### [Dataset records]
-*-*-

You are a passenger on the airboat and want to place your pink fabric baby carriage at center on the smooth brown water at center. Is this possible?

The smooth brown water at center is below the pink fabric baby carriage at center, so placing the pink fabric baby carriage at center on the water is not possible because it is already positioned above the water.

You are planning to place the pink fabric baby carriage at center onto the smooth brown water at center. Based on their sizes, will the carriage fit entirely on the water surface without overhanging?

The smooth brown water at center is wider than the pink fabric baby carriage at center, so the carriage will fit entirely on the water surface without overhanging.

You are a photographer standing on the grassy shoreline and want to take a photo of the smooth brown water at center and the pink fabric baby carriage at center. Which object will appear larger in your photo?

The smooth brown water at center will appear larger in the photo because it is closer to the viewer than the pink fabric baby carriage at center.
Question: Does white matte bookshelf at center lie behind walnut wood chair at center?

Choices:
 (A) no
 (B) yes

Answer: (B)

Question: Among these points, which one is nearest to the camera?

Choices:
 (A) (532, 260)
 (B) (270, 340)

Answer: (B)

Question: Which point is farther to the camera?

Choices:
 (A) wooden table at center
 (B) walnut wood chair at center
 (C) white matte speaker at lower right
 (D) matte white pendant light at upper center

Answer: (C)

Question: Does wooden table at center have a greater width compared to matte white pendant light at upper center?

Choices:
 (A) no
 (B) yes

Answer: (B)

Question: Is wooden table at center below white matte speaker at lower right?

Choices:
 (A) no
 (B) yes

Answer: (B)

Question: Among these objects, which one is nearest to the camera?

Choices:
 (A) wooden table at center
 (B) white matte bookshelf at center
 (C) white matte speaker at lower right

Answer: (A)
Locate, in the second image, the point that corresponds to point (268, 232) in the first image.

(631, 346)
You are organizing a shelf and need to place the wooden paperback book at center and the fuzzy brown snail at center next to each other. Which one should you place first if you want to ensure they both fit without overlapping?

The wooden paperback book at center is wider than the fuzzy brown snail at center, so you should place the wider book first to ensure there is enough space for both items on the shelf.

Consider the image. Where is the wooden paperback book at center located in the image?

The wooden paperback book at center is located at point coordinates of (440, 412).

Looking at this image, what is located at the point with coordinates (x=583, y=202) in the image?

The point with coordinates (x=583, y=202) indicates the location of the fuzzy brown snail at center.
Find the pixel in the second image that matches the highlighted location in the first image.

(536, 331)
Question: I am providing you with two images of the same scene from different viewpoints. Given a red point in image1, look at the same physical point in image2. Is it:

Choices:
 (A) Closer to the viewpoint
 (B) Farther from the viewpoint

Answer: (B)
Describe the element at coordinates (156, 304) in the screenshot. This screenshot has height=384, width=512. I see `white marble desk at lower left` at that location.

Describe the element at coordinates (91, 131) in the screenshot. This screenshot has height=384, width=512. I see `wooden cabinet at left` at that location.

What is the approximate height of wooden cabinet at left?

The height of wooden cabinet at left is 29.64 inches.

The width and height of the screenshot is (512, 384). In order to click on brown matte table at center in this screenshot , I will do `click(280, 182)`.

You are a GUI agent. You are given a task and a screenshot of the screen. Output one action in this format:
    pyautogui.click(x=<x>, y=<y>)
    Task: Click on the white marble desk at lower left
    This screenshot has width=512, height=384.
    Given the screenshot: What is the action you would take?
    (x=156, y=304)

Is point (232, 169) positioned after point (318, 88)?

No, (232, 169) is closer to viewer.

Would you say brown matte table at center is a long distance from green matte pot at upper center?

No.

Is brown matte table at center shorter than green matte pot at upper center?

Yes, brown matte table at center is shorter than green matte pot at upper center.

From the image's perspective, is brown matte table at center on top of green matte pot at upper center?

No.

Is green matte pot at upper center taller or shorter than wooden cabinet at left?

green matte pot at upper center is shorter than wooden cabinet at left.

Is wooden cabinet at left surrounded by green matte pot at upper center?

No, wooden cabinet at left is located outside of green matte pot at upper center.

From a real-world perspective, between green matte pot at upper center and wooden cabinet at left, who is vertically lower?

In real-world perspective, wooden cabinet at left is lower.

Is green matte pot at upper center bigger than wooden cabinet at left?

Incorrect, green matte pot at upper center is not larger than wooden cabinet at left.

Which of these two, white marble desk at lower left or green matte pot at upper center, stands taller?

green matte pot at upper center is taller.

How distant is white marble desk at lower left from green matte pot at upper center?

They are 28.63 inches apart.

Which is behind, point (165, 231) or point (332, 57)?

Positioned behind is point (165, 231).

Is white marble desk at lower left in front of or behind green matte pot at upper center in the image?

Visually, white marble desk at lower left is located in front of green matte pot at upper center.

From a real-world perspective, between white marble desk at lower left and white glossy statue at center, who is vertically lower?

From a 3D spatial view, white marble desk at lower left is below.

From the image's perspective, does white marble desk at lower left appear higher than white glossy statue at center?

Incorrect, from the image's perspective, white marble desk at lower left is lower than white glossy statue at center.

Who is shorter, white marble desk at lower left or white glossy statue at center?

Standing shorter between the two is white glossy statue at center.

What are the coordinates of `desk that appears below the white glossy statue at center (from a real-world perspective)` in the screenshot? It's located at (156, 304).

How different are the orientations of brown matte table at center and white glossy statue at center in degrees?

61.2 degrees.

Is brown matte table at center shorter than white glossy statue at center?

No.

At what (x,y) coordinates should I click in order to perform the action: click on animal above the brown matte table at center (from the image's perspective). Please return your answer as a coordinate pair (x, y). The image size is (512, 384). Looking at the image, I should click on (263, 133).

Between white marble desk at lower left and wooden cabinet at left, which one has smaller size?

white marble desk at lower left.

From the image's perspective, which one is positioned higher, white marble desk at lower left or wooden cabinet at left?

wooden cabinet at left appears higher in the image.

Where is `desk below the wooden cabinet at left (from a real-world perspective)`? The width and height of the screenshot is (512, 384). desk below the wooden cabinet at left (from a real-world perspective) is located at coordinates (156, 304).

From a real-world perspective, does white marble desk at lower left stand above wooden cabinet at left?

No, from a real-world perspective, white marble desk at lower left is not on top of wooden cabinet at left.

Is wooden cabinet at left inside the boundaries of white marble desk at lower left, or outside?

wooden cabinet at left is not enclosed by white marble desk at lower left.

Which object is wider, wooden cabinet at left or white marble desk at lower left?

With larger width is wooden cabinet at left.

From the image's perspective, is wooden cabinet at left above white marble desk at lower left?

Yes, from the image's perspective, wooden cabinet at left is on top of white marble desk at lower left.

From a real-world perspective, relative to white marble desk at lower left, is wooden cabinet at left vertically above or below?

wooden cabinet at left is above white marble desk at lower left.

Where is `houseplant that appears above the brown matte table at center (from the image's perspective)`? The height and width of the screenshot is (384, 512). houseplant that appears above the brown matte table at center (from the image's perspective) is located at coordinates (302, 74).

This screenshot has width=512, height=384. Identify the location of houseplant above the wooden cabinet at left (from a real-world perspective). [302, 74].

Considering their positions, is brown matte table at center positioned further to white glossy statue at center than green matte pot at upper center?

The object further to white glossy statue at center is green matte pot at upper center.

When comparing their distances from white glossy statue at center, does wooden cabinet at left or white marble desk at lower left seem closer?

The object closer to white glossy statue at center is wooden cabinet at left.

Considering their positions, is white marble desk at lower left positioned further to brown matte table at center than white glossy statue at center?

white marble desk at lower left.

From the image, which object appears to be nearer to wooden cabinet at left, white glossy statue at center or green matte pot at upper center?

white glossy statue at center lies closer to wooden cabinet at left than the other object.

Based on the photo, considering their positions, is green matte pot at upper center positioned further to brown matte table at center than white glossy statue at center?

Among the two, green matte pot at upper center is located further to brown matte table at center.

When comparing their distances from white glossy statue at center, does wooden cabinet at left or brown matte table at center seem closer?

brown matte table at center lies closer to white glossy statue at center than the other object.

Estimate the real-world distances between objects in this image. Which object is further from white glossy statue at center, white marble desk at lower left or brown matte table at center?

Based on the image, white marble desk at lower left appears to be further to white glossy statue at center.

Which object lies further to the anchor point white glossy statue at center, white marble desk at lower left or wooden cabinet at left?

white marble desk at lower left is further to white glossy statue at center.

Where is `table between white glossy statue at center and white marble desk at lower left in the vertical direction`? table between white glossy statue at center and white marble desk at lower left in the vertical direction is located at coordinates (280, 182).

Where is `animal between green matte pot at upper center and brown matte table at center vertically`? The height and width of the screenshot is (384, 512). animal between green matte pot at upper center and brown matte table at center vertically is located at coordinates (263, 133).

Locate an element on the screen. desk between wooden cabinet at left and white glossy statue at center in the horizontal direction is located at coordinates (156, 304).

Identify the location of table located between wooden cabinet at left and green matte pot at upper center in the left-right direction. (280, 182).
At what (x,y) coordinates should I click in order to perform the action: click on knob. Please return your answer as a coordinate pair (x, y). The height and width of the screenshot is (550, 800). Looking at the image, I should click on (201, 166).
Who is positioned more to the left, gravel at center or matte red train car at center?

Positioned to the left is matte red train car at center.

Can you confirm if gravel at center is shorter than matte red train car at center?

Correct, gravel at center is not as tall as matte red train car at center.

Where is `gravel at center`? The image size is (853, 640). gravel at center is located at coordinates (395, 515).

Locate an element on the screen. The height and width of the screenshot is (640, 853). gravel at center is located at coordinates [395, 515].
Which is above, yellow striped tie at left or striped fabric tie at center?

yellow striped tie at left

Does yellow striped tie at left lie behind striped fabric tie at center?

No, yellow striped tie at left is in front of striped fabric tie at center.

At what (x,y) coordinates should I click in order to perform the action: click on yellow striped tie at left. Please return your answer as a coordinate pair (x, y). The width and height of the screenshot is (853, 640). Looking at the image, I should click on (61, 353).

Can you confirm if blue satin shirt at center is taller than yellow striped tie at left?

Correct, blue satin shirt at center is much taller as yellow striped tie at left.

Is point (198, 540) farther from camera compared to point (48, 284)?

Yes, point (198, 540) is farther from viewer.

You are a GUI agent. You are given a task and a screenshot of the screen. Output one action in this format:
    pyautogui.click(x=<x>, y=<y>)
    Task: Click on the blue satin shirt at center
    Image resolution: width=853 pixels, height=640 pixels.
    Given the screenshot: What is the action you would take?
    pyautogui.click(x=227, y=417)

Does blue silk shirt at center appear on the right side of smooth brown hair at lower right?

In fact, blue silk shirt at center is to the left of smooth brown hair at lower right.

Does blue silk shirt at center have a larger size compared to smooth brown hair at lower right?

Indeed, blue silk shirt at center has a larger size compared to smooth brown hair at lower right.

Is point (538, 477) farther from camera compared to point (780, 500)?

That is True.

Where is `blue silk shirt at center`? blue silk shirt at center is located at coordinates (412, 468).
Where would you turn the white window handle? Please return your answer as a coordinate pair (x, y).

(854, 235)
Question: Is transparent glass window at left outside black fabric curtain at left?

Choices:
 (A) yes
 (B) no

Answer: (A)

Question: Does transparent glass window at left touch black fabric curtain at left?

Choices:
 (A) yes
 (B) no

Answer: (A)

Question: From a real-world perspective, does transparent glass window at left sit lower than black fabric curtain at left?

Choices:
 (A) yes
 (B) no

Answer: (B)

-*-*-

Render the lines of the material above as a Markdown table with the columns "Row" and "Line", starting with the line that contains "coordinates (263, 133)." and going on through the line that contains "Does yellow striped". Number each row and leave out blank lines.

### [Task response]
| Row | Line |
|---|---|
| 1 | Where is `animal between green matte pot at upper center and brown matte table at center vertically`? The height and width of the screenshot is (384, 512). animal between green matte pot at upper center and brown matte table at center vertically is located at coordinates (263, 133). |
| 2 | Locate an element on the screen. desk between wooden cabinet at left and white glossy statue at center in the horizontal direction is located at coordinates (156, 304). |
| 3 | Identify the location of table located between wooden cabinet at left and green matte pot at upper center in the left-right direction. (280, 182). |
| 4 | At what (x,y) coordinates should I click in order to perform the action: click on knob. Please return your answer as a coordinate pair (x, y). The height and width of the screenshot is (550, 800). Looking at the image, I should click on (201, 166). |
| 5 | Who is positioned more to the left, gravel at center or matte red train car at center? |
| 6 | Positioned to the left is matte red train car at center. |
| 7 | Can you confirm if gravel at center is shorter than matte red train car at center? |
| 8 | Correct, gravel at center is not as tall as matte red train car at center. |
| 9 | Where is `gravel at center`? The image size is (853, 640). gravel at center is located at coordinates (395, 515). |
| 10 | Locate an element on the screen. The height and width of the screenshot is (640, 853). gravel at center is located at coordinates [395, 515]. |
| 11 | Which is above, yellow striped tie at left or striped fabric tie at center? |
| 12 | yellow striped tie at left |
| 13 | Does yellow striped tie at left lie behind striped fabric tie at center? |